Please quote exactly the lines below from the line containing "BZ103: none -> buzzer (plus VCC, minus N_4)" to the line containing "R4: 18k (+9V, n11) -> 18k (+9V, DGND)", both lines included, and nothing else.

(Modification records)
----------------
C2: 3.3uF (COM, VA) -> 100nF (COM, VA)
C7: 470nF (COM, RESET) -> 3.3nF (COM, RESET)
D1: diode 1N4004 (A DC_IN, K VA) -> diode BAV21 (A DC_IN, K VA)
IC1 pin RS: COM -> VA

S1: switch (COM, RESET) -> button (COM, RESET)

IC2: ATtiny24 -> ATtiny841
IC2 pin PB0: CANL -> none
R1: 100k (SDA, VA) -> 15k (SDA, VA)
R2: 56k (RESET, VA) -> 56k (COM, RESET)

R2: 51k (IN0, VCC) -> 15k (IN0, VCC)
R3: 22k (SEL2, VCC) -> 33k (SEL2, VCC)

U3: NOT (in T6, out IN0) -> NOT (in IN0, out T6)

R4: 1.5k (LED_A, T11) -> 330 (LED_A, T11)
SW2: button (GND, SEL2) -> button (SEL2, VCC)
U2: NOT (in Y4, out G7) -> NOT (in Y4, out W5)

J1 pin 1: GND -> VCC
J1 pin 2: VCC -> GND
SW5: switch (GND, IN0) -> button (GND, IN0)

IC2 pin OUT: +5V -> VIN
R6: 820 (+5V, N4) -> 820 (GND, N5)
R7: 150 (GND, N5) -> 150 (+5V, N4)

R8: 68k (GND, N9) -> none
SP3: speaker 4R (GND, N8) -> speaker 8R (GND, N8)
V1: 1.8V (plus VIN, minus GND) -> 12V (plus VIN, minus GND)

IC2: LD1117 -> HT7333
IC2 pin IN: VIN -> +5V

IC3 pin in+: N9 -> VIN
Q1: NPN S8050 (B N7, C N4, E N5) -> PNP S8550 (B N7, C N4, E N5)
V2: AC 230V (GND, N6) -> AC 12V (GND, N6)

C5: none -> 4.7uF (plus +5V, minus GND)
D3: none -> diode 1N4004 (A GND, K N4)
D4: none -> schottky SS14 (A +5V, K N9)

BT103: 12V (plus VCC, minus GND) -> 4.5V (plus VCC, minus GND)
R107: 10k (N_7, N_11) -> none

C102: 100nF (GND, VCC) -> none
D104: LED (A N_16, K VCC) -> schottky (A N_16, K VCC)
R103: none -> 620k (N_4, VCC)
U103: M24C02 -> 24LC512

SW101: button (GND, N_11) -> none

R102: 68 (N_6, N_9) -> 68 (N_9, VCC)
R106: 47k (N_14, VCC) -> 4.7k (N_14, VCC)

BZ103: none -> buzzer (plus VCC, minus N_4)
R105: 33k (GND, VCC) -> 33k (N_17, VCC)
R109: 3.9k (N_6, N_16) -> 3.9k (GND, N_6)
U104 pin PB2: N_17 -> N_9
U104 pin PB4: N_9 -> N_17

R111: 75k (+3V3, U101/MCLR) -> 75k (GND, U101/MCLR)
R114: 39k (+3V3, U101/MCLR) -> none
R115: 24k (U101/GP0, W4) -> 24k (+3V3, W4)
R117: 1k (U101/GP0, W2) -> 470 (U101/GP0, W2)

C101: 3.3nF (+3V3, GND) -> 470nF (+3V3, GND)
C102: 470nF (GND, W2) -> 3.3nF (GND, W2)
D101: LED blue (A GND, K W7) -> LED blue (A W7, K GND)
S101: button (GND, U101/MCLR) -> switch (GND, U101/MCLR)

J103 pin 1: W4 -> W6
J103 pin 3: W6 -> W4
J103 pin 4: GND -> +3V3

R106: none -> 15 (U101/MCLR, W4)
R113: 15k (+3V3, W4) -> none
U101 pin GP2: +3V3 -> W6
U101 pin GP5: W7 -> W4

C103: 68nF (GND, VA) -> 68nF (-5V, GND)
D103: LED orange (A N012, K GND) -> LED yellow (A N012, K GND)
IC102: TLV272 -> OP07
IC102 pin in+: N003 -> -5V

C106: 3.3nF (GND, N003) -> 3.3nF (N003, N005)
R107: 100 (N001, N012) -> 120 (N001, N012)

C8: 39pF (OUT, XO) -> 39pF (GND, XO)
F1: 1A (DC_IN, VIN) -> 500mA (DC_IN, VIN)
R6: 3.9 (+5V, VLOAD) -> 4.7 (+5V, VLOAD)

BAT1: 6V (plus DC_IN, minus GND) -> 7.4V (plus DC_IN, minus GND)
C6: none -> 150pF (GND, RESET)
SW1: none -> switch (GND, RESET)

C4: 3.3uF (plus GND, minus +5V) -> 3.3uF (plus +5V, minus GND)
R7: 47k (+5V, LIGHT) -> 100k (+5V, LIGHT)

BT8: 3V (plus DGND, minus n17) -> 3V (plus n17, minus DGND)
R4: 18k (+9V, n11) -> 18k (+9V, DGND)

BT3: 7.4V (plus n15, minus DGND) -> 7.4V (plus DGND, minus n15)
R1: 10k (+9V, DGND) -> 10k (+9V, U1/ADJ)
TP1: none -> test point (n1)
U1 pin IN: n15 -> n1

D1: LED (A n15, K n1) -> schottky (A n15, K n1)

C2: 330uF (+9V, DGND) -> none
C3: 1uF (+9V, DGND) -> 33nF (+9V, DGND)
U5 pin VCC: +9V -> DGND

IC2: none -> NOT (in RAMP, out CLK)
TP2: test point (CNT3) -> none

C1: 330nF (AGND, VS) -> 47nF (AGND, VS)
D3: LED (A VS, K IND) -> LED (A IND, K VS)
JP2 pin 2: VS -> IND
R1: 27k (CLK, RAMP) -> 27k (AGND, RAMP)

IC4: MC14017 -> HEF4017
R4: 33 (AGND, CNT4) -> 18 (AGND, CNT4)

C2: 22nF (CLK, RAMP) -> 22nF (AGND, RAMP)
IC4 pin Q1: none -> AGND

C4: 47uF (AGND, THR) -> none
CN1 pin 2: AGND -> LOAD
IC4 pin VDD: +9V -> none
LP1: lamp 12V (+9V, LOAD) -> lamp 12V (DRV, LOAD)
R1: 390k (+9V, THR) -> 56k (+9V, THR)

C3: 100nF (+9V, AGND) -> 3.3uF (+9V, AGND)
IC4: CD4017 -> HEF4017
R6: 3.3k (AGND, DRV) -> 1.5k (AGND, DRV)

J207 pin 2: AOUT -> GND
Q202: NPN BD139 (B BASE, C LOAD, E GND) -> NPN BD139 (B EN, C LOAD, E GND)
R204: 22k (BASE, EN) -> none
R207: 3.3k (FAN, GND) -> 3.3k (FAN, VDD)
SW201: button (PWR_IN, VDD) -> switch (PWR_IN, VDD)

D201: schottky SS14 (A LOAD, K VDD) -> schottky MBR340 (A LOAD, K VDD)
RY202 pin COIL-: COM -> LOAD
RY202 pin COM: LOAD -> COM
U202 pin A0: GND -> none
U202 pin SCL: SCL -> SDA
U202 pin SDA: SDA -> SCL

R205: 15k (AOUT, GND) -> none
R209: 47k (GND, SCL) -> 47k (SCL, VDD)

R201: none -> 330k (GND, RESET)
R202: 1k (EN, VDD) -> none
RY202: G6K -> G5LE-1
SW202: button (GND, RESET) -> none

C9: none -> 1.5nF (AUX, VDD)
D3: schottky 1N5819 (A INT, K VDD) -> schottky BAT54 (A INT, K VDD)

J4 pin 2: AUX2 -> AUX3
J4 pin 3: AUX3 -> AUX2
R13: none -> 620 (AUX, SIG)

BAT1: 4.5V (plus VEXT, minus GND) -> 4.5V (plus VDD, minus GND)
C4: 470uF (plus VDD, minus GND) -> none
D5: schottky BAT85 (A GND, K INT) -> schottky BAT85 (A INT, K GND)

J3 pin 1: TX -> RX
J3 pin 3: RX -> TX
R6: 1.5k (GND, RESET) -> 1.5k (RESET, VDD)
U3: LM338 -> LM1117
----------------
[TASK RESPONSE]
BZ103: none -> buzzer (plus VCC, minus N_4)
R105: 33k (GND, VCC) -> 33k (N_17, VCC)
R109: 3.9k (N_6, N_16) -> 3.9k (GND, N_6)
U104 pin PB2: N_17 -> N_9
U104 pin PB4: N_9 -> N_17

R111: 75k (+3V3, U101/MCLR) -> 75k (GND, U101/MCLR)
R114: 39k (+3V3, U101/MCLR) -> none
R115: 24k (U101/GP0, W4) -> 24k (+3V3, W4)
R117: 1k (U101/GP0, W2) -> 470 (U101/GP0, W2)

C101: 3.3nF (+3V3, GND) -> 470nF (+3V3, GND)
C102: 470nF (GND, W2) -> 3.3nF (GND, W2)
D101: LED blue (A GND, K W7) -> LED blue (A W7, K GND)
S101: button (GND, U101/MCLR) -> switch (GND, U101/MCLR)

J103 pin 1: W4 -> W6
J103 pin 3: W6 -> W4
J103 pin 4: GND -> +3V3

R106: none -> 15 (U101/MCLR, W4)
R113: 15k (+3V3, W4) -> none
U101 pin GP2: +3V3 -> W6
U101 pin GP5: W7 -> W4

C103: 68nF (GND, VA) -> 68nF (-5V, GND)
D103: LED orange (A N012, K GND) -> LED yellow (A N012, K GND)
IC102: TLV272 -> OP07
IC102 pin in+: N003 -> -5V

C106: 3.3nF (GND, N003) -> 3.3nF (N003, N005)
R107: 100 (N001, N012) -> 120 (N001, N012)

C8: 39pF (OUT, XO) -> 39pF (GND, XO)
F1: 1A (DC_IN, VIN) -> 500mA (DC_IN, VIN)
R6: 3.9 (+5V, VLOAD) -> 4.7 (+5V, VLOAD)

BAT1: 6V (plus DC_IN, minus GND) -> 7.4V (plus DC_IN, minus GND)
C6: none -> 150pF (GND, RESET)
SW1: none -> switch (GND, RESET)

C4: 3.3uF (plus GND, minus +5V) -> 3.3uF (plus +5V, minus GND)
R7: 47k (+5V, LIGHT) -> 100k (+5V, LIGHT)

BT8: 3V (plus DGND, minus n17) -> 3V (plus n17, minus DGND)
R4: 18k (+9V, n11) -> 18k (+9V, DGND)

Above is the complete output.